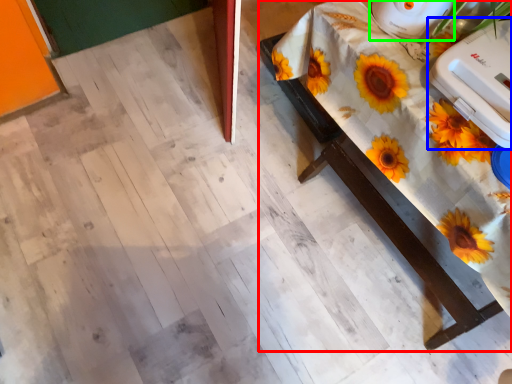
Question: Which object is the farthest from table (highlighted by a red box)? Choose among these: appliance (highlighted by a blue box) or appliance (highlighted by a green box).

Choices:
 (A) appliance
 (B) appliance

Answer: (B)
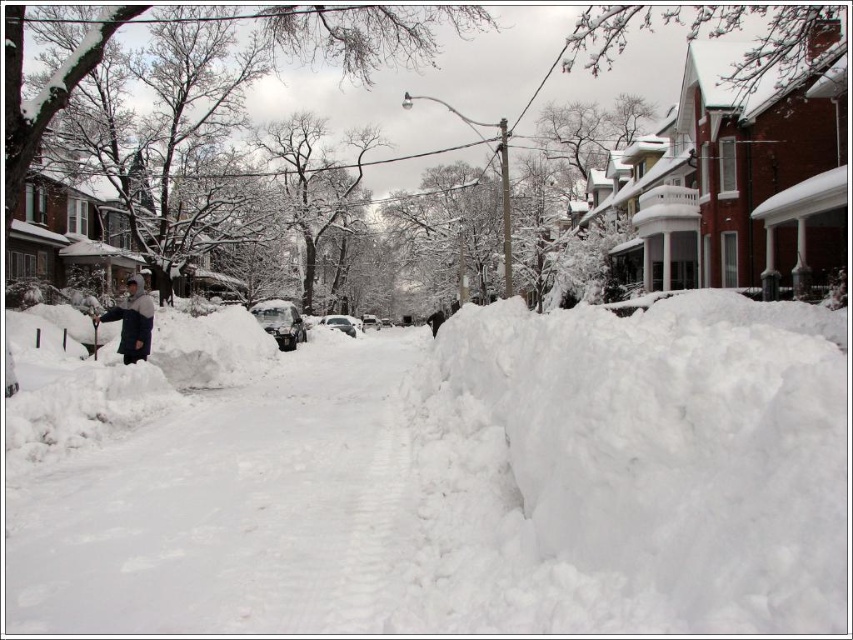
Does point (509, 413) come in front of point (273, 310)?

## Set problem
Swap "appliance" for "device" throughout the material above and write out all of its lines again with nothing else changed. Leave the pictures out of your answer.

## Correct answer
Question: Which object is the farthest from table (highlighted by a red box)? Choose among these: device (highlighted by a blue box) or device (highlighted by a green box).

Choices:
 (A) device
 (B) device

Answer: (B)
Does point (509, 413) come in front of point (273, 310)?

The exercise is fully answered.